_THE TASK_
Return exactly the span of lines that opens with the line containing "removed,SCARLET SPRAY BOTTLE,[662" and closes with the last line of the data, inclusive.

_TASK DATA_
####################

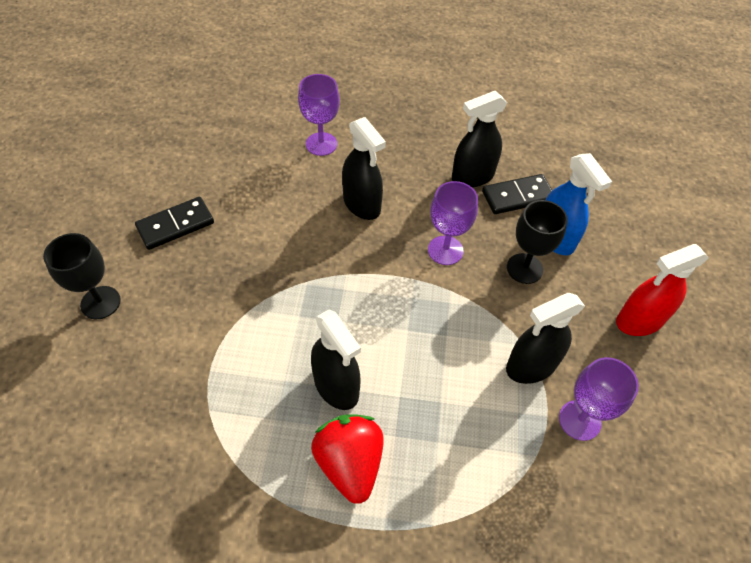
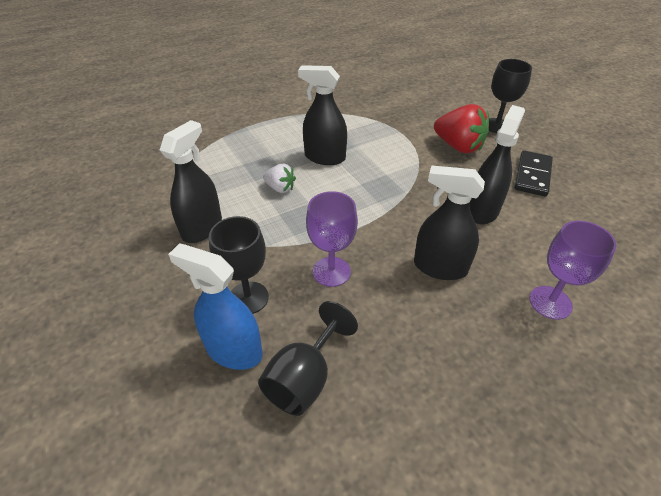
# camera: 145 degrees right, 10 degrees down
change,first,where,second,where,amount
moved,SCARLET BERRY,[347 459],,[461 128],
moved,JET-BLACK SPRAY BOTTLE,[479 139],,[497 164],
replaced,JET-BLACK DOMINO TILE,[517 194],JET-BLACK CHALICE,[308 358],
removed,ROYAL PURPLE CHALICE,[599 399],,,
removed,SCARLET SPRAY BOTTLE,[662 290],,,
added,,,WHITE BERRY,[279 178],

####################

_TASK OUTPUT_
removed,SCARLET SPRAY BOTTLE,[662 290],,,
added,,,WHITE BERRY,[279 178],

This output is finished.